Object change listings

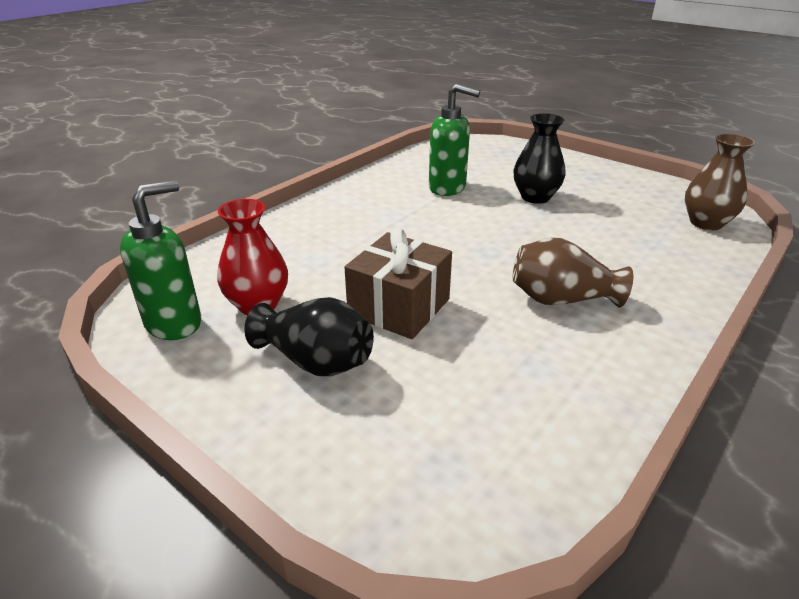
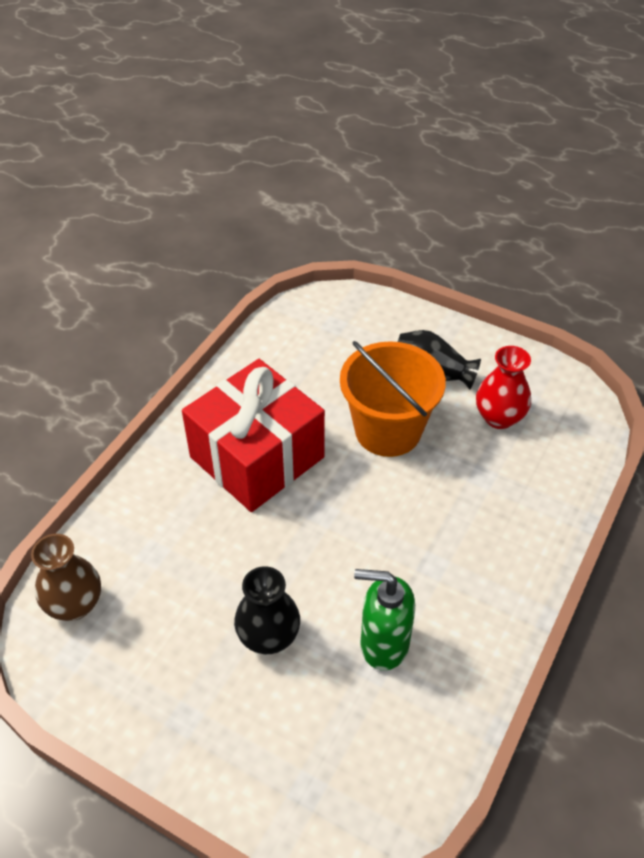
camera: 170 degrees right, 15 degrees up
(174, 323) = (548, 392): green soap dispenser -> none
(399, 307) = (388, 430): brown gift -> orange bucket
(561, 299) = (257, 457): brown vase -> red gift

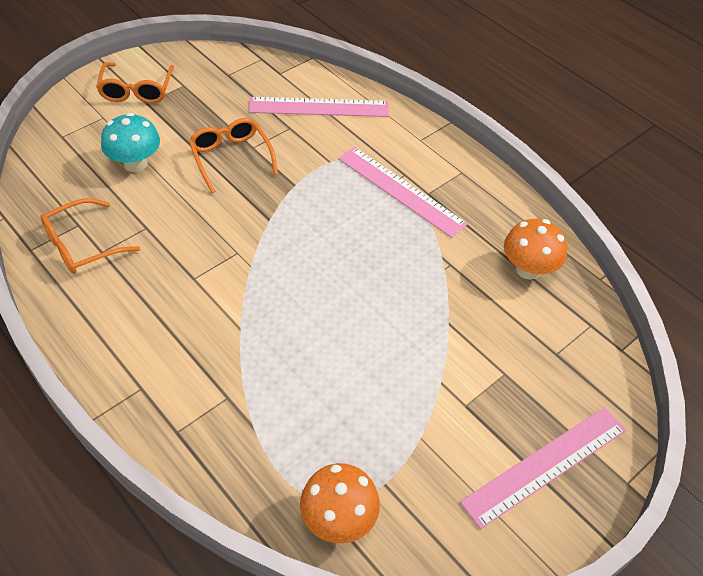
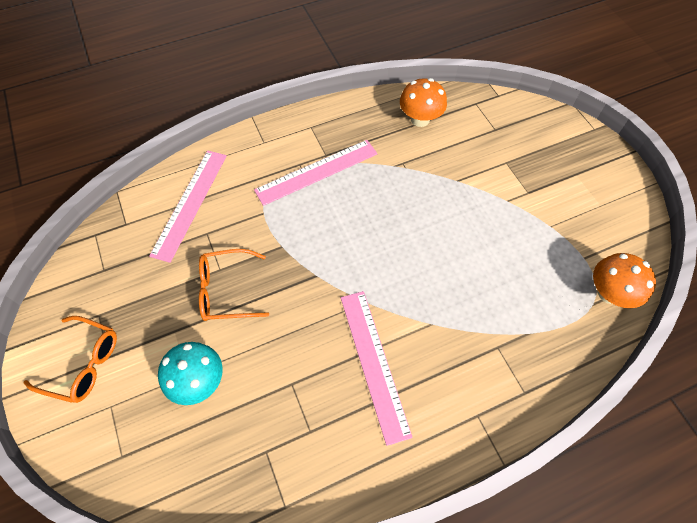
camera: 70 degrees left, 10 degrees up
(82, 245) = (296, 450): orange glasses -> none
(545, 465) = (579, 164): pink ruler -> pink ruler (374, 363)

* Assigned task
Copy every line above exactly, leaving no picture in the copy.

* Exercise response
camera: 170 degrees right, 15 degrees up
(174, 323) = (548, 392): green soap dispenser -> none
(399, 307) = (388, 430): brown gift -> orange bucket
(561, 299) = (257, 457): brown vase -> red gift

camera: 70 degrees left, 10 degrees up
(82, 245) = (296, 450): orange glasses -> none
(545, 465) = (579, 164): pink ruler -> pink ruler (374, 363)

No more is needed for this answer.